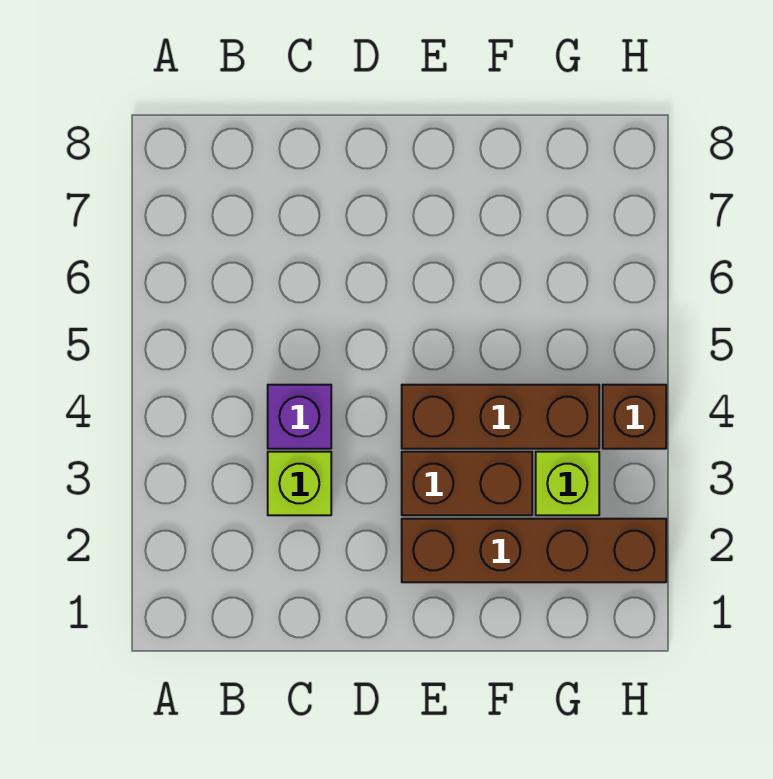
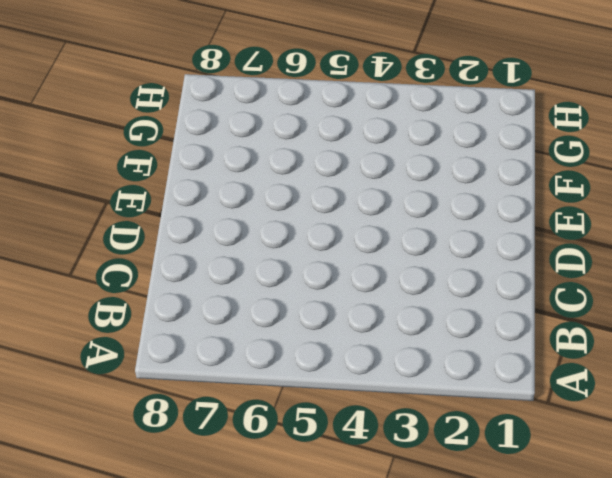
none -> lime brick C3 level 1
none -> purple brick C4 level 1

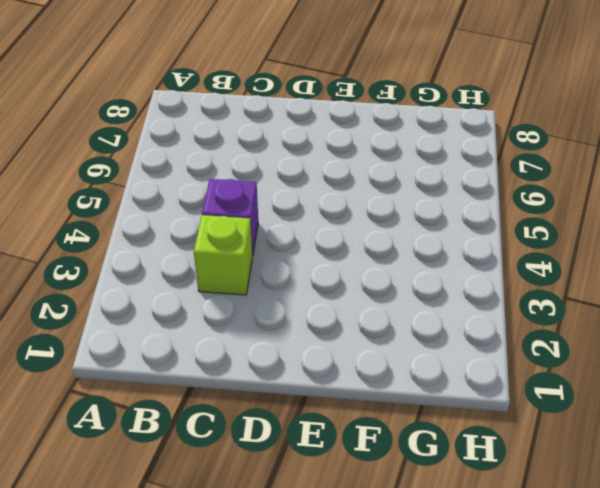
none -> brown brick E2:H2 level 1
none -> brown brick E3:F3 level 1

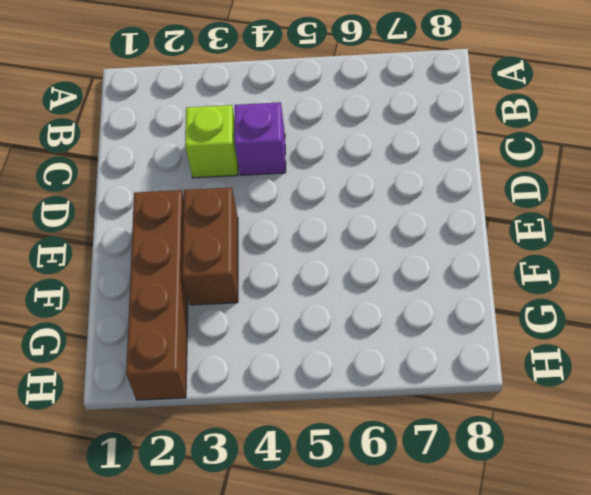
none -> brown brick E4:G4 level 1
none -> lime brick G3 level 1

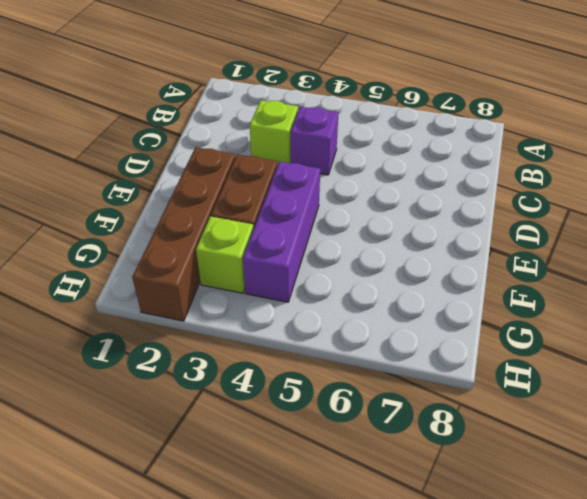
purple brick E4:G4 level 1 -> brown brick E4:G4 level 1
none -> brown brick H4 level 1

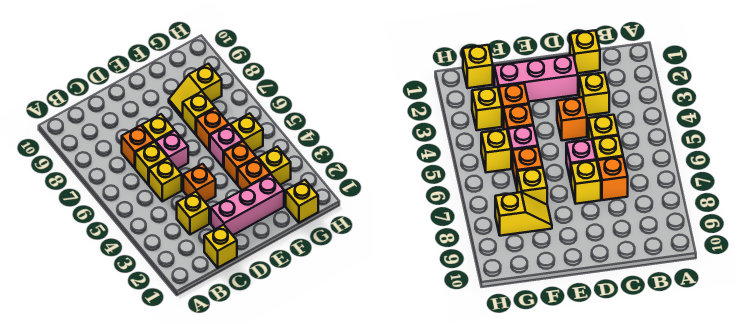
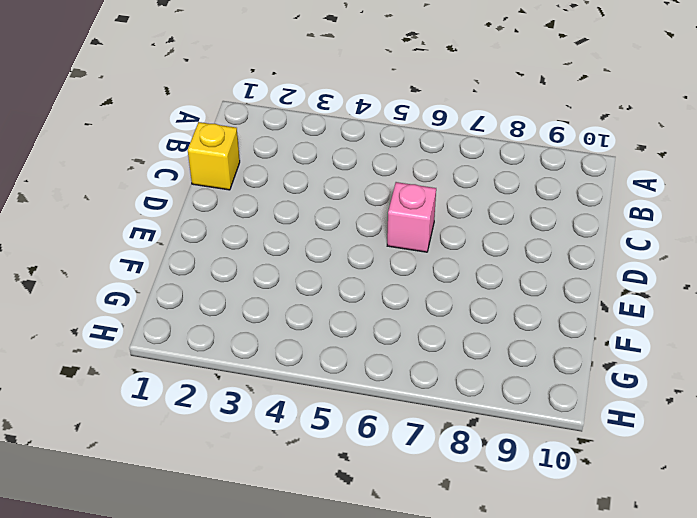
none -> yellow brick C3 level 1
none -> yellow brick C5 level 1
none -> yellow brick C6 level 1

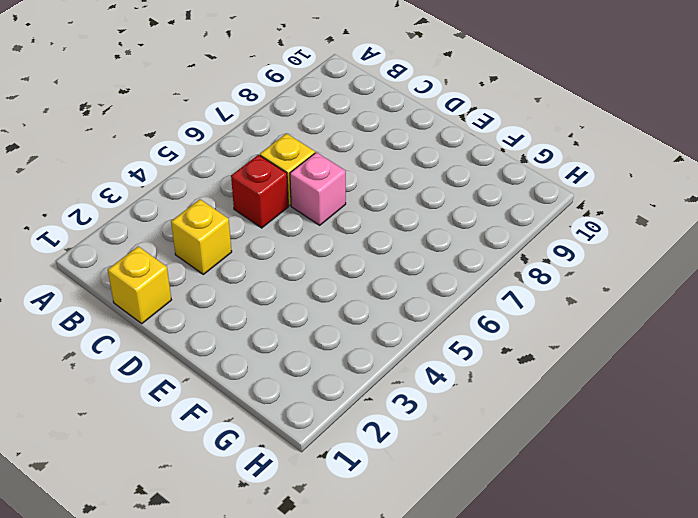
red brick C5 level 1 -> yellow brick C5 level 1
none -> orange brick C7 level 1
none -> pink brick D2:F2 level 1
none -> orange brick D4 level 1

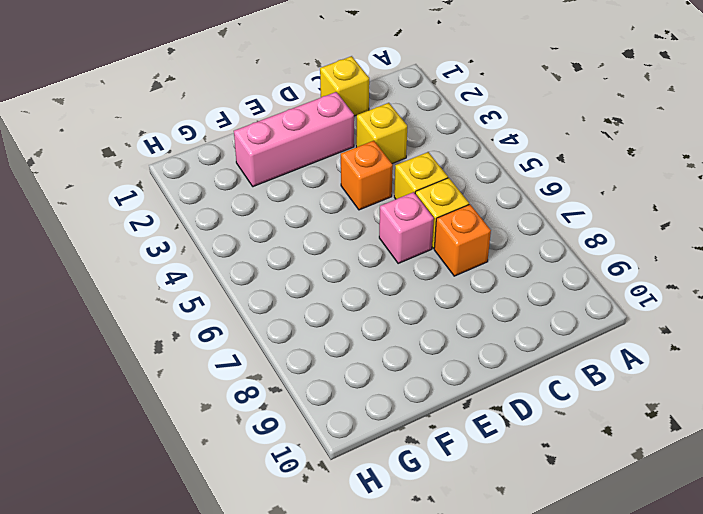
none -> yellow brick D7 level 1
none -> orange brick F3 level 1
none -> orange brick F4 level 1

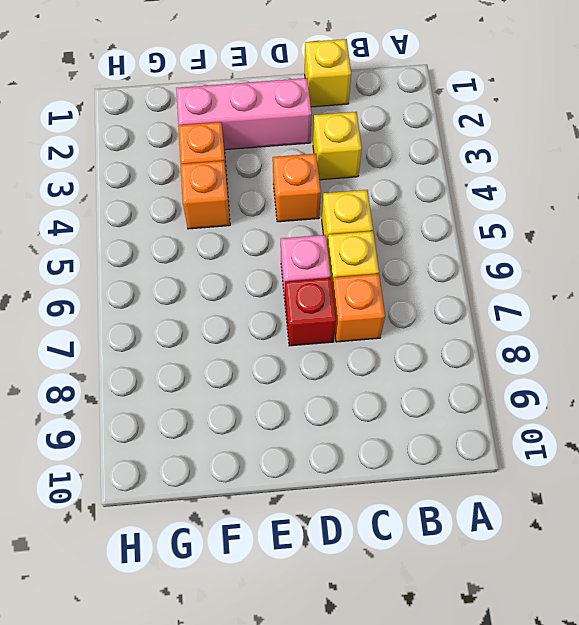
red brick D7 level 1 -> yellow brick D7 level 1
none -> pink brick F5 level 1
none -> orange brick F6 level 1
none -> yellow brick F7 level 1

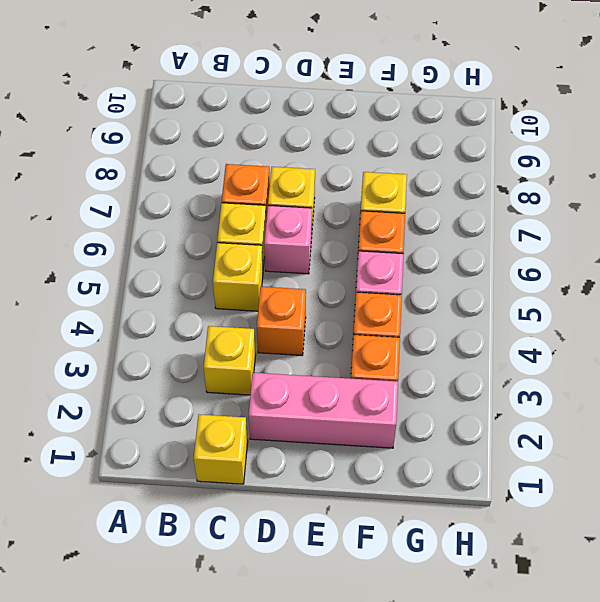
none -> yellow slope F8:G8 level 1 top G
none -> yellow brick G1 level 1
none -> yellow brick G3 level 1

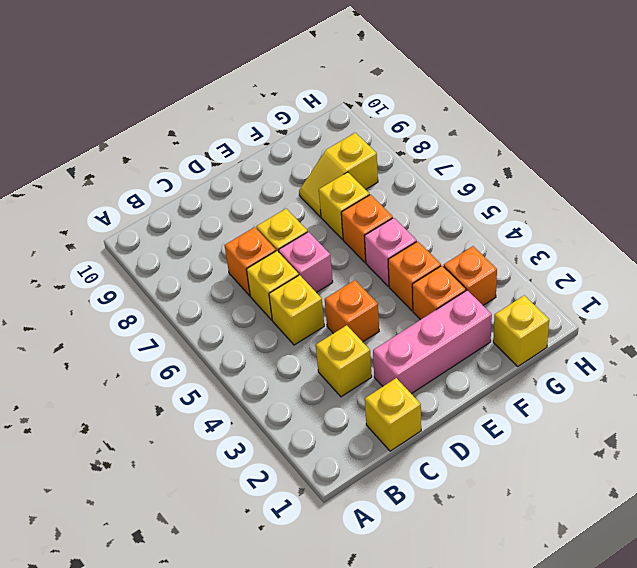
orange brick G3 level 1 -> yellow brick G3 level 1
none -> yellow brick G5 level 1

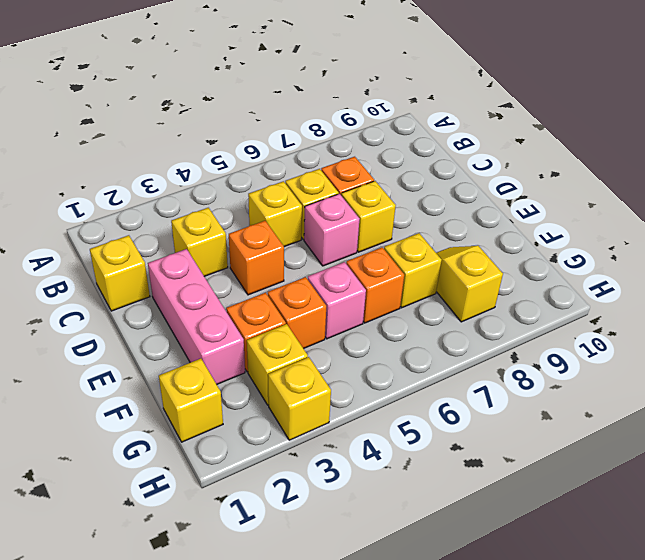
yellow brick H3 level 1 -> yellow brick G5 level 1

■ **Directions for this task**
When you repeat the data, keep every line exact and drop the images.

■ **Task output**
none -> lime brick C3 level 1
none -> purple brick C4 level 1

none -> brown brick E2:H2 level 1
none -> brown brick E3:F3 level 1

none -> brown brick E4:G4 level 1
none -> lime brick G3 level 1

purple brick E4:G4 level 1 -> brown brick E4:G4 level 1
none -> brown brick H4 level 1

none -> yellow brick C3 level 1
none -> yellow brick C5 level 1
none -> yellow brick C6 level 1

red brick C5 level 1 -> yellow brick C5 level 1
none -> orange brick C7 level 1
none -> pink brick D2:F2 level 1
none -> orange brick D4 level 1

none -> yellow brick D7 level 1
none -> orange brick F3 level 1
none -> orange brick F4 level 1

red brick D7 level 1 -> yellow brick D7 level 1
none -> pink brick F5 level 1
none -> orange brick F6 level 1
none -> yellow brick F7 level 1

none -> yellow slope F8:G8 level 1 top G
none -> yellow brick G1 level 1
none -> yellow brick G3 level 1

orange brick G3 level 1 -> yellow brick G3 level 1
none -> yellow brick G5 level 1

yellow brick H3 level 1 -> yellow brick G5 level 1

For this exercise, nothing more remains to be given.